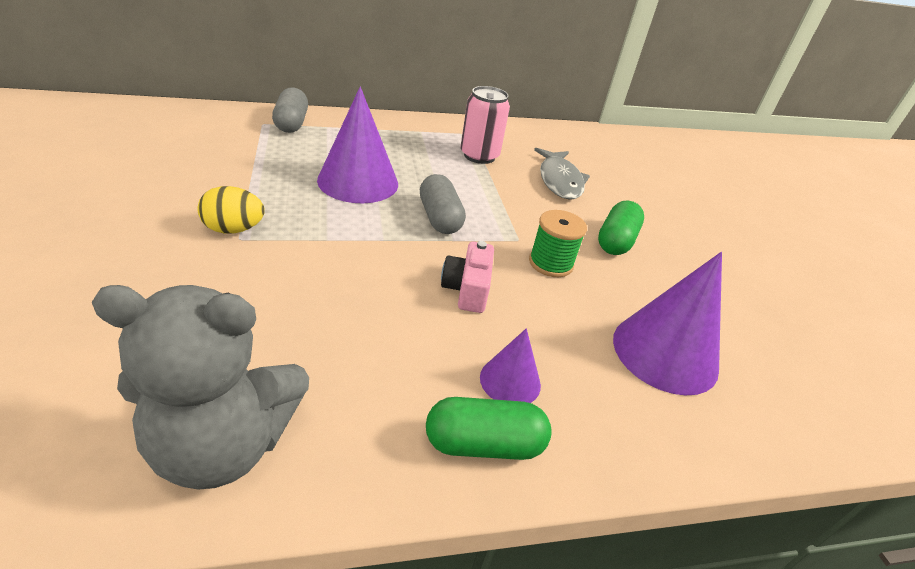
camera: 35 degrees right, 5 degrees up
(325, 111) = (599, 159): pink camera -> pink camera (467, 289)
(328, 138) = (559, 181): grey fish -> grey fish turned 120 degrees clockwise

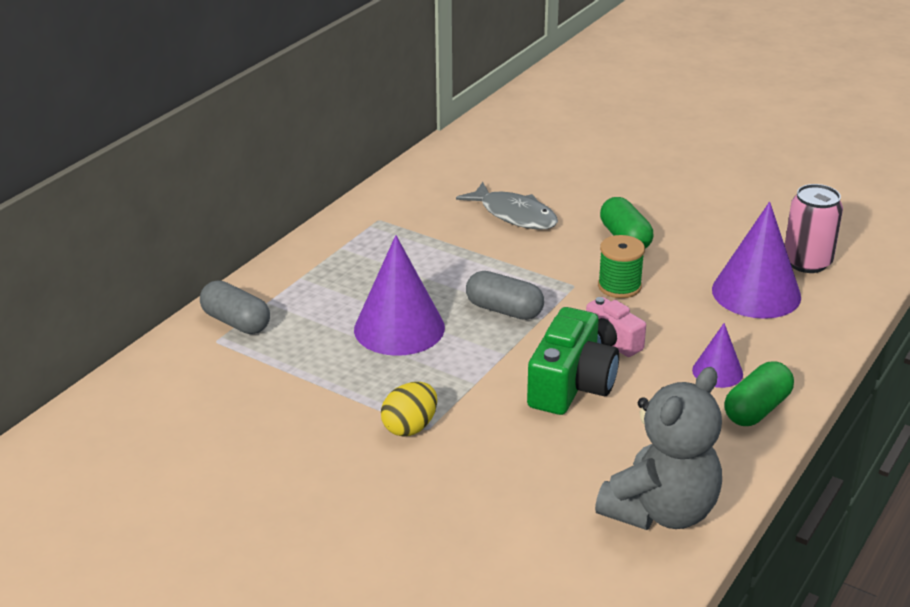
camera: 40 degrees left, 5 degrees down
(379, 291) = (571, 385): none -> green camera
(479, 156) = (426, 237): pink can -> pink can (807, 262)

ASSIGNED TASK —
Extract the run of lines beginning with the line that holds "(328, 138) = (559, 181): grey" and ending at the last line of the data, inclusive. Exclude any pictures from the copy.

ANSWER TO THE PROBLEM —
(328, 138) = (559, 181): grey fish -> grey fish turned 120 degrees clockwise

camera: 40 degrees left, 5 degrees down
(379, 291) = (571, 385): none -> green camera
(479, 156) = (426, 237): pink can -> pink can (807, 262)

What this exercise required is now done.